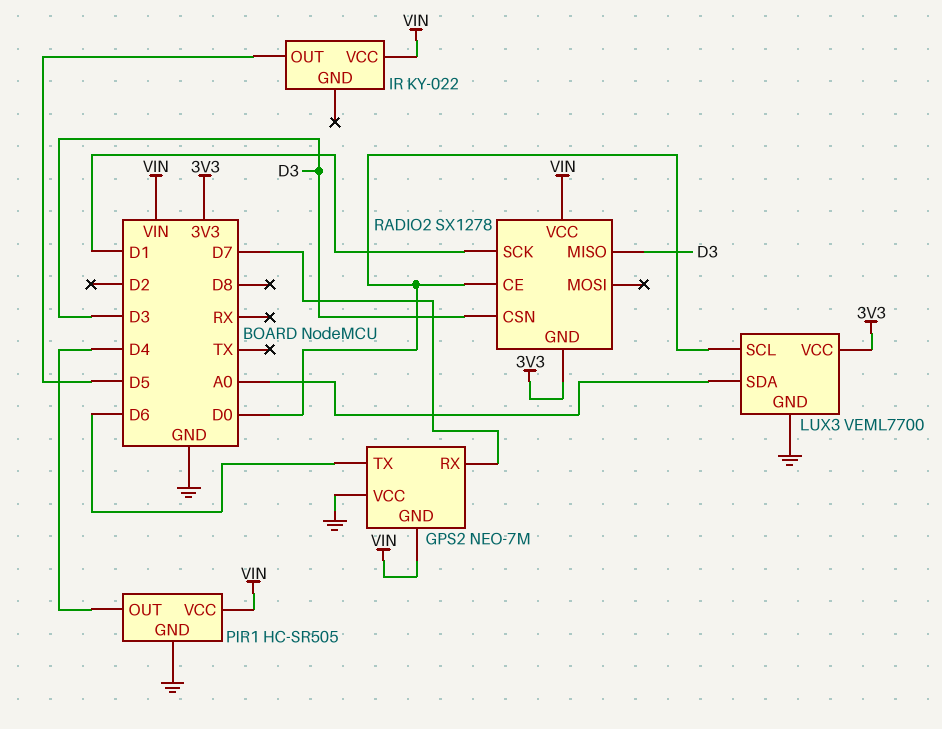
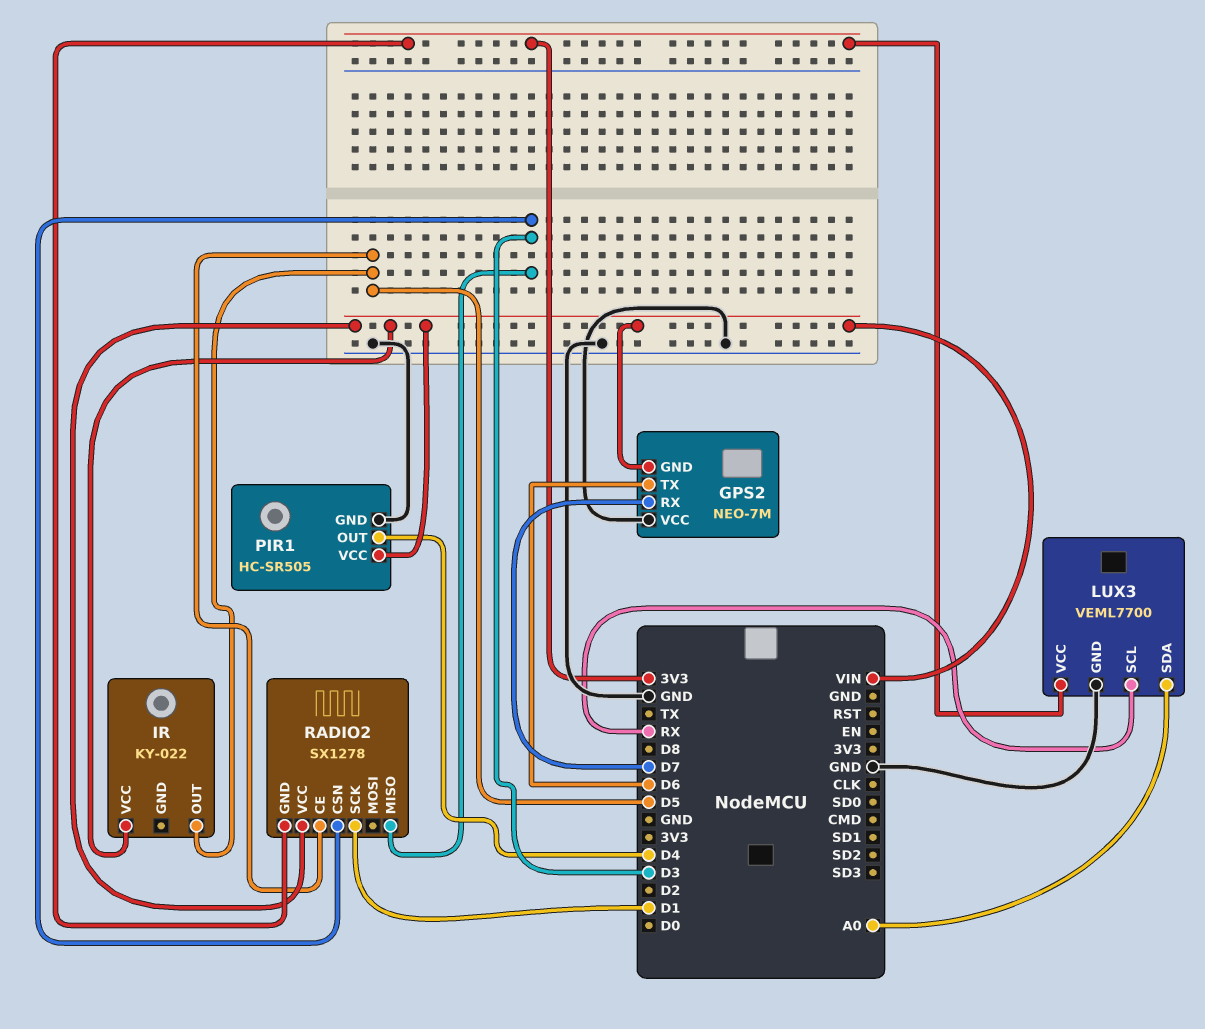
LUX3 pin SCL: D0 -> RX
RADIO2 pin CE: D0 -> D5

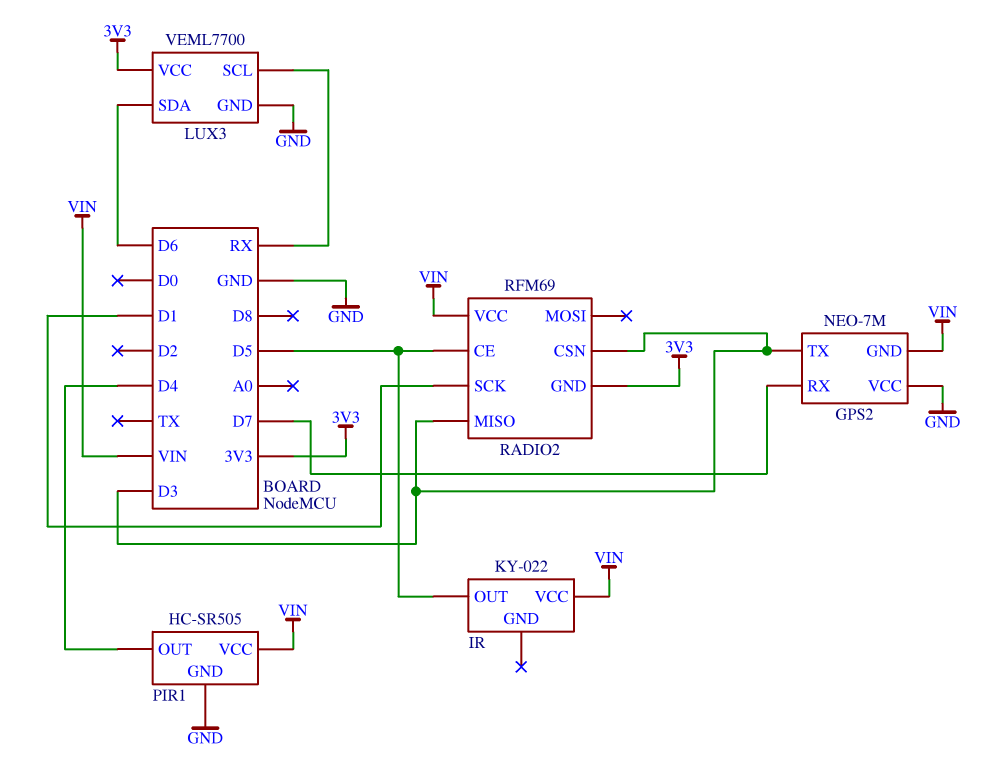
GPS2 pin TX: D6 -> D3
LUX3 pin SDA: A0 -> D6
RADIO2: SX1278 -> RFM69

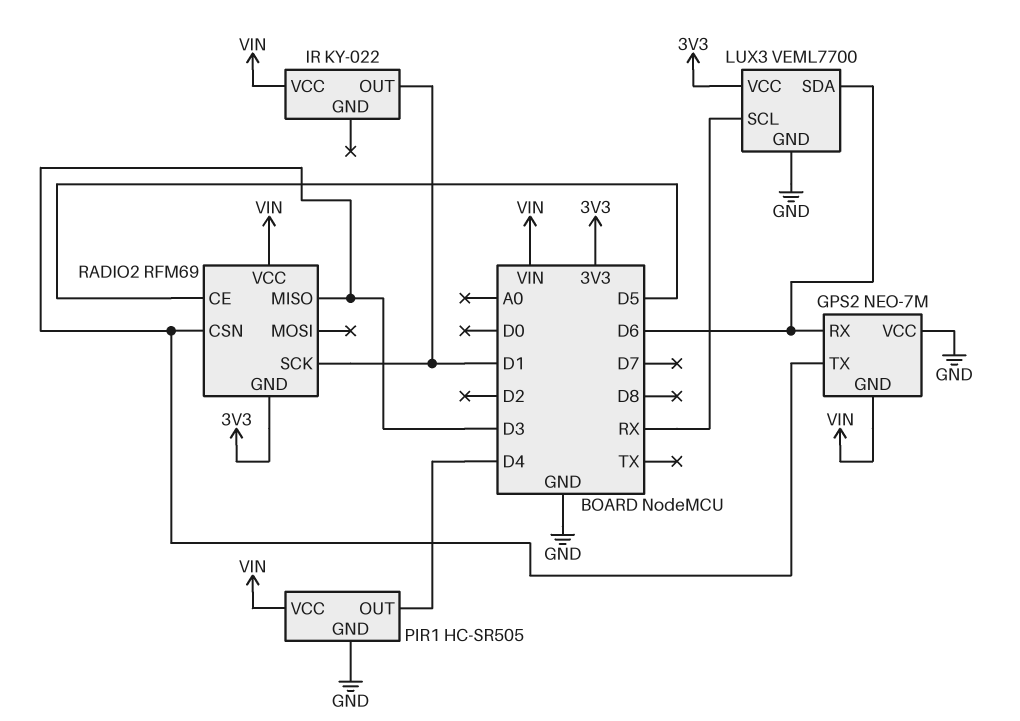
GPS2 pin RX: D7 -> D6
IR pin OUT: D5 -> D1

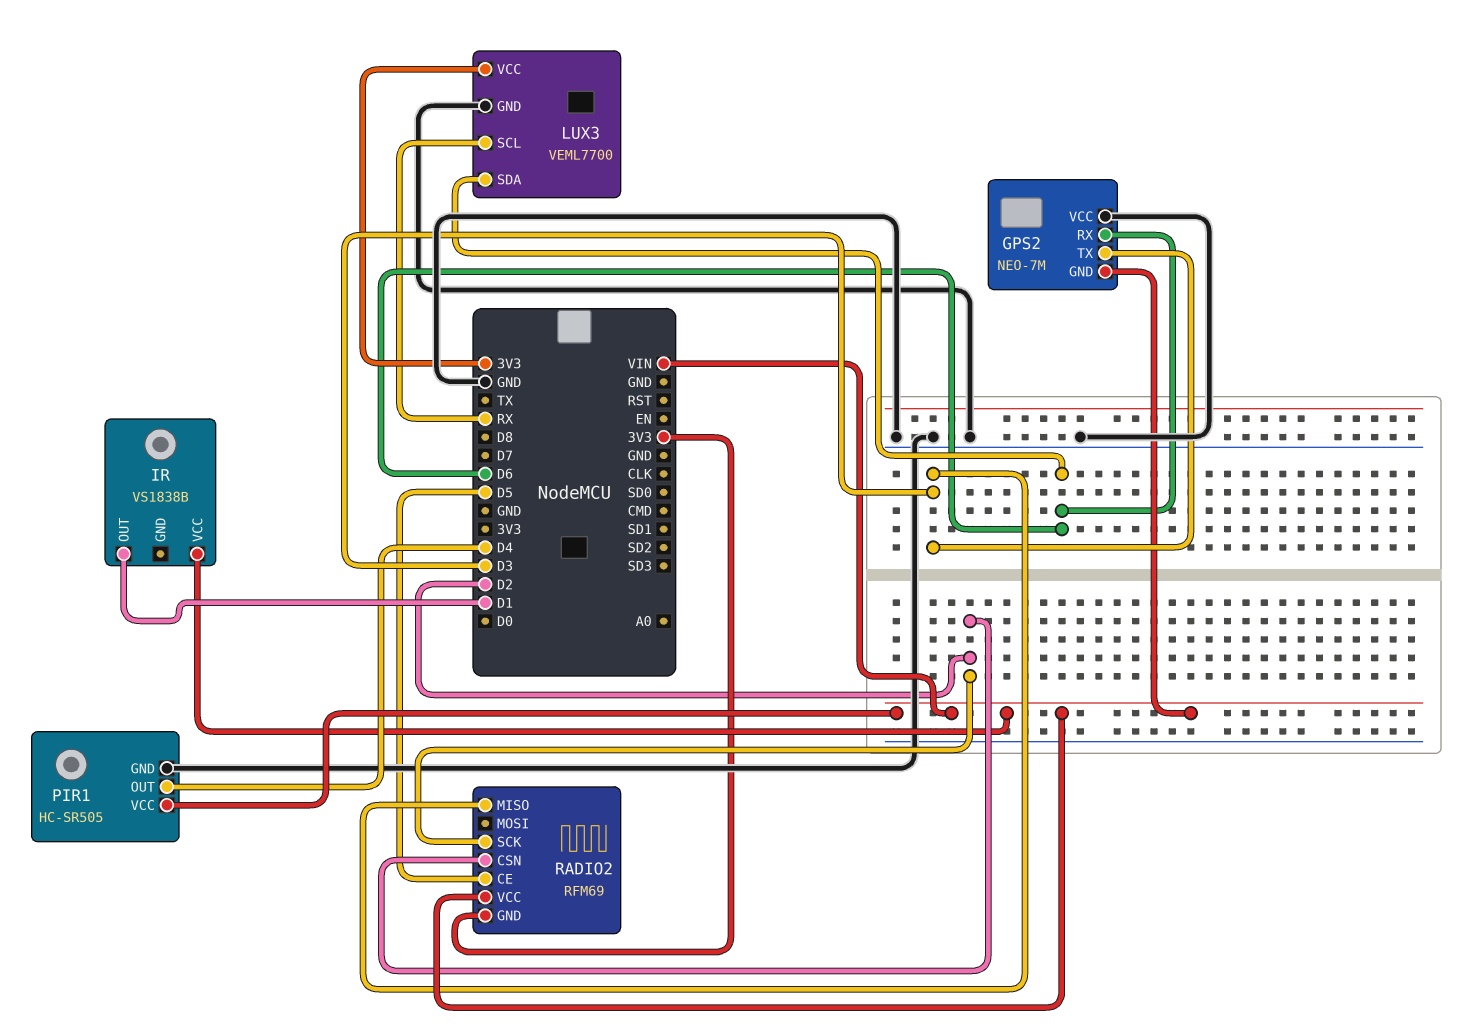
IR: KY-022 -> VS1838B
RADIO2 pin CSN: D3 -> D2
RADIO2 pin SCK: D1 -> D2

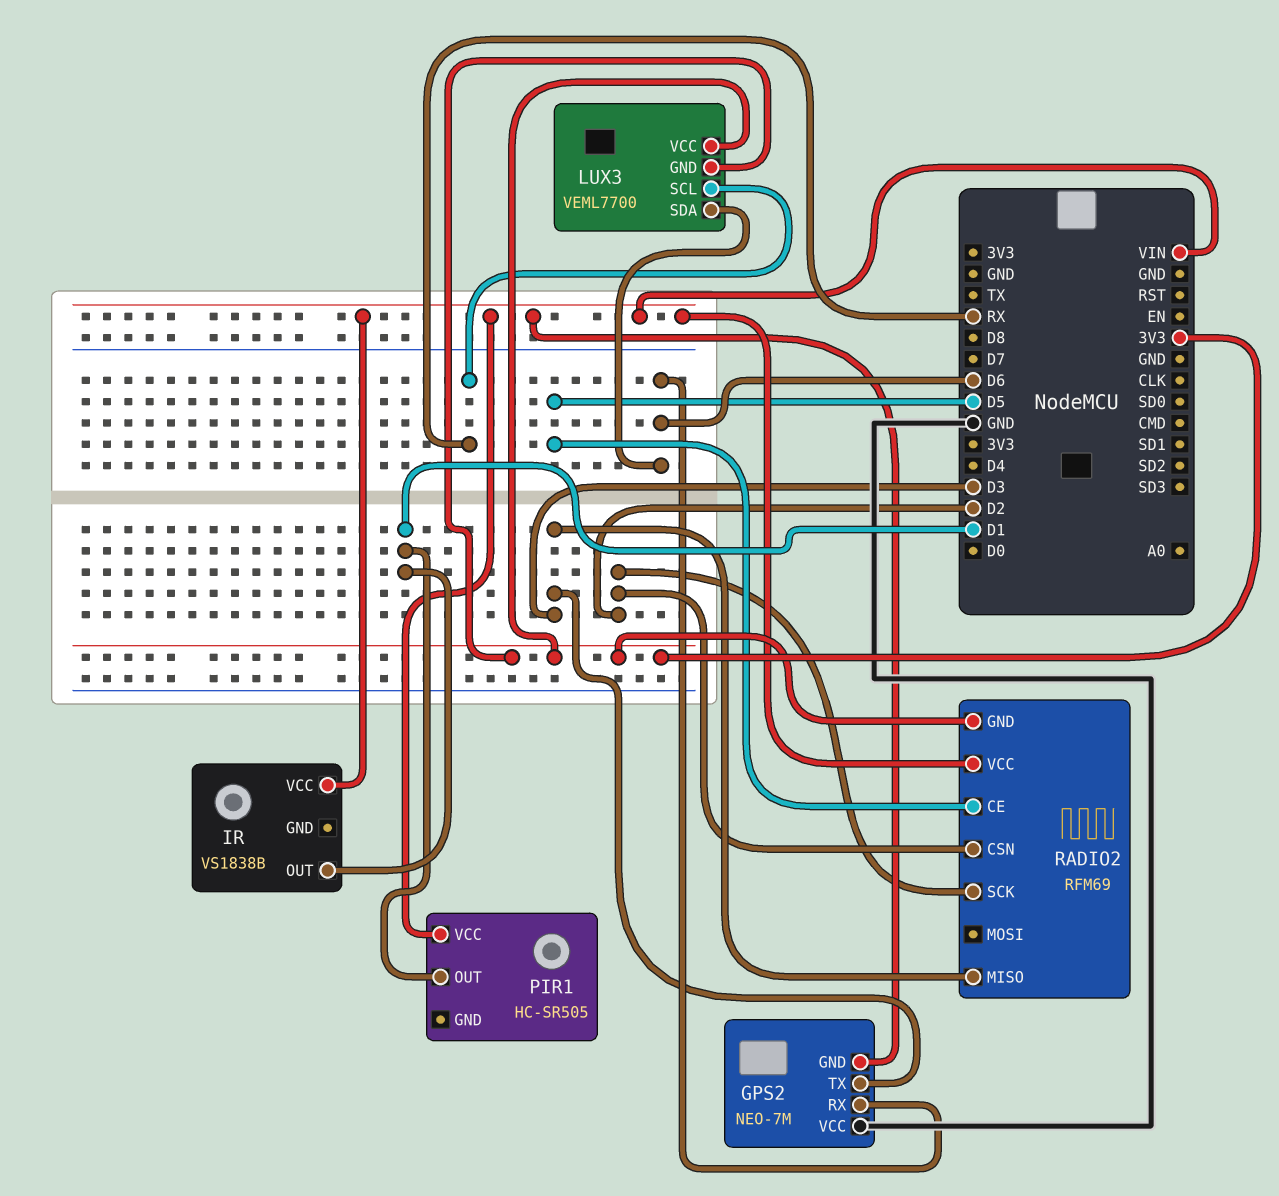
LUX3 pin GND: GND -> 3V3
PIR1 pin GND: GND -> none
PIR1 pin OUT: D4 -> D1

####################

Starting at the line that contains "RADIO2 pin CE: D0 -> D5", transcribe every line through the end of the listing exactly, including both end lines and excluding pictures.

RADIO2 pin CE: D0 -> D5

GPS2 pin TX: D6 -> D3
LUX3 pin SDA: A0 -> D6
RADIO2: SX1278 -> RFM69

GPS2 pin RX: D7 -> D6
IR pin OUT: D5 -> D1

IR: KY-022 -> VS1838B
RADIO2 pin CSN: D3 -> D2
RADIO2 pin SCK: D1 -> D2

LUX3 pin GND: GND -> 3V3
PIR1 pin GND: GND -> none
PIR1 pin OUT: D4 -> D1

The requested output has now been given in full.